GOAL OF THE EXERCISE: The result should be an exact copy of every record, with no pictures kept.

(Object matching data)
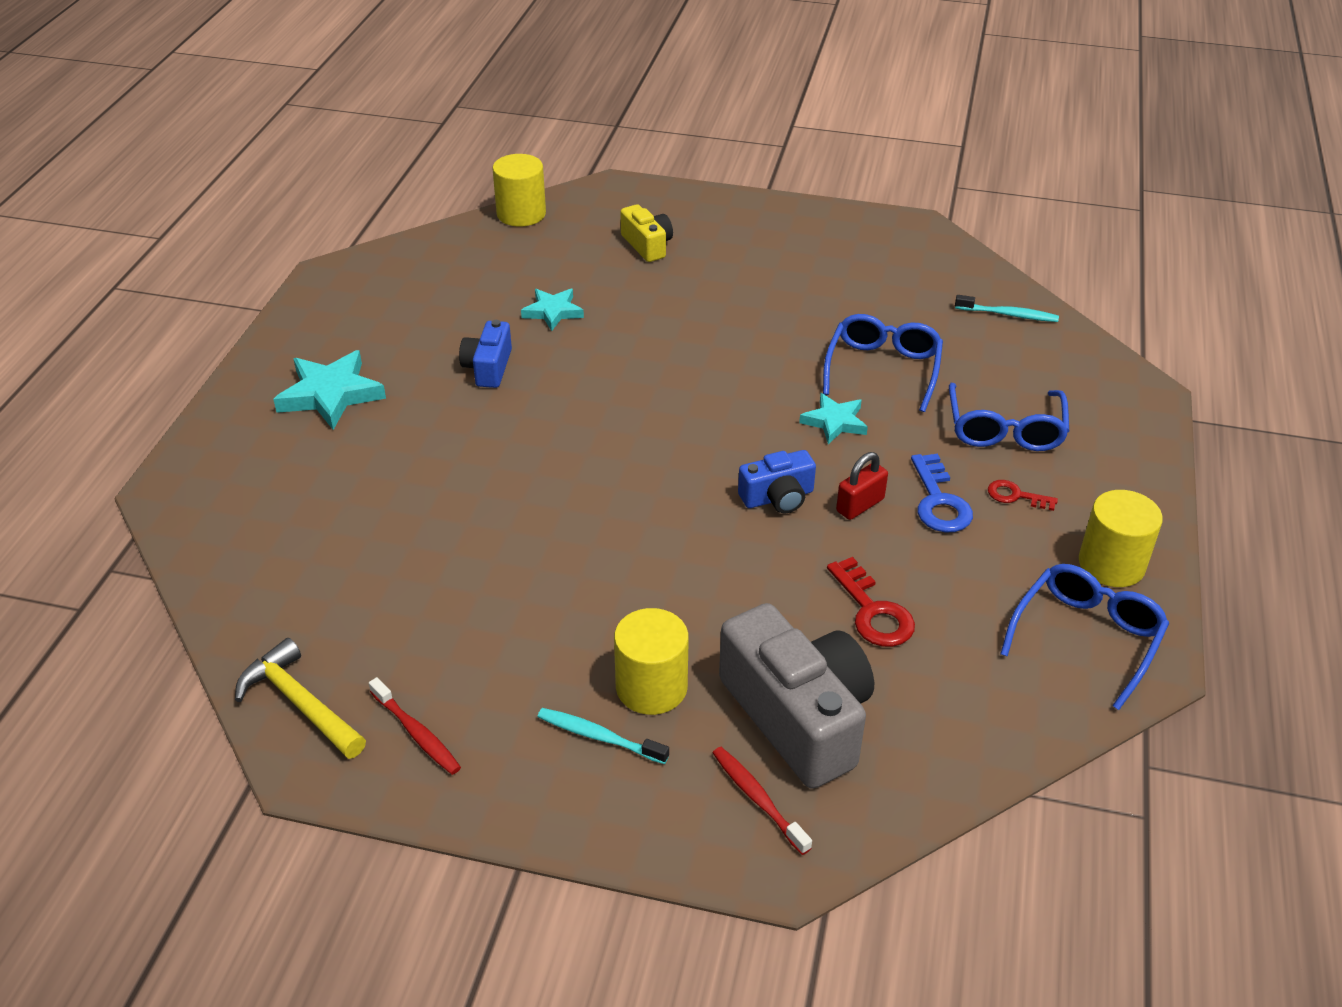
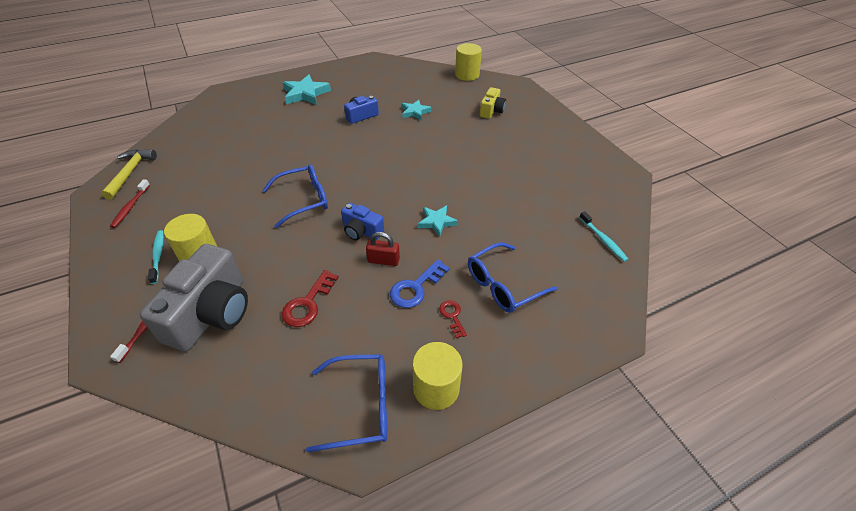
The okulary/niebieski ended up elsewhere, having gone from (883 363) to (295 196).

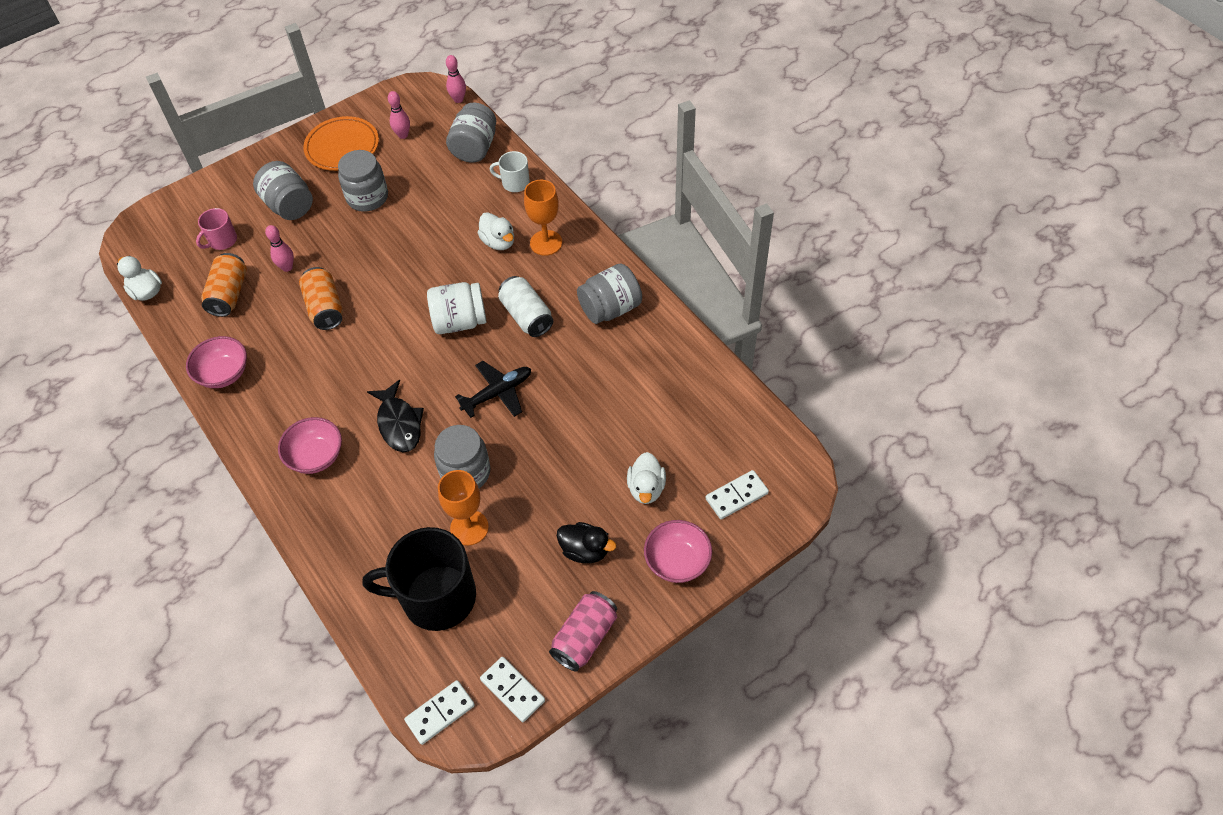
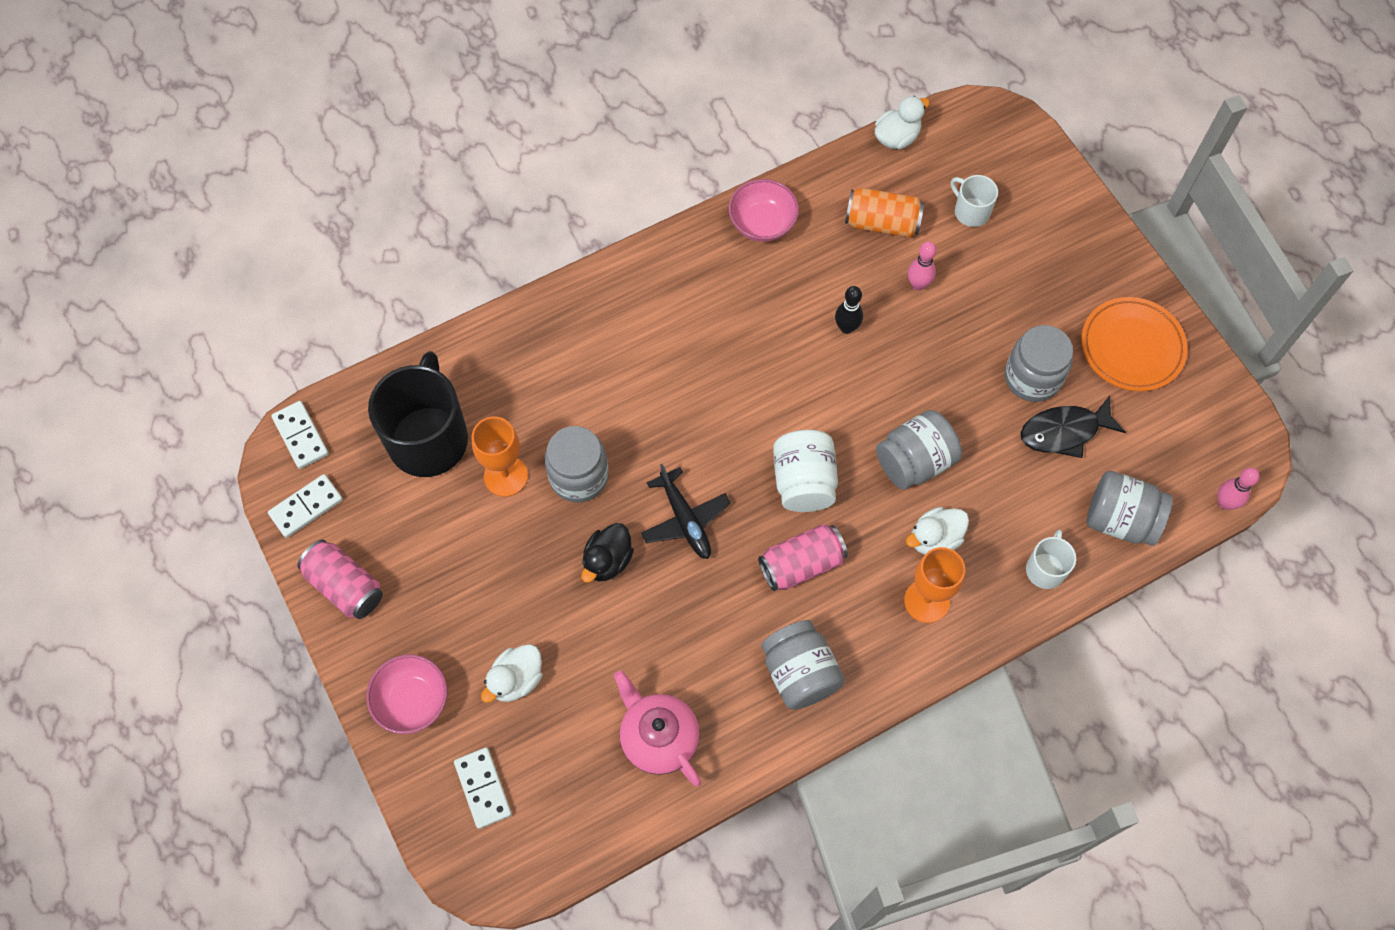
The second view lost the kręgiel/różowy at (399 115).
The słoik/szary ended up elsewhere, having gone from (283 190) to (919 450).
What was the kubek/różowy at (216 229) turned into the kubek/biały at (974 201).
Where the puszka/pomarańczowy stood at (321 298), the kręgiel/czarny came to stand at (849 310).
What was the puszka/biały at (525 306) turned into the puszka/różowy at (803 557).
The ryba/czarny ended up elsewhere, having gone from (395 416) to (1073 427).
The second view lost the miska/różowy at (310 445).
The kaczka/biały at (646 478) ended up facing another way, 60 degrees counterclockwise from before.
The kaczka/czarny ended up elsewhere, having gone from (586 542) to (607 553).
The second view gained the imbryk/różowy at (657 728).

REPLY:
The okulary/niebieski ended up elsewhere, having gone from (883 363) to (295 196).

The second view lost the kręgiel/różowy at (399 115).
The słoik/szary ended up elsewhere, having gone from (283 190) to (919 450).
What was the kubek/różowy at (216 229) turned into the kubek/biały at (974 201).
Where the puszka/pomarańczowy stood at (321 298), the kręgiel/czarny came to stand at (849 310).
What was the puszka/biały at (525 306) turned into the puszka/różowy at (803 557).
The ryba/czarny ended up elsewhere, having gone from (395 416) to (1073 427).
The second view lost the miska/różowy at (310 445).
The kaczka/biały at (646 478) ended up facing another way, 60 degrees counterclockwise from before.
The kaczka/czarny ended up elsewhere, having gone from (586 542) to (607 553).
The second view gained the imbryk/różowy at (657 728).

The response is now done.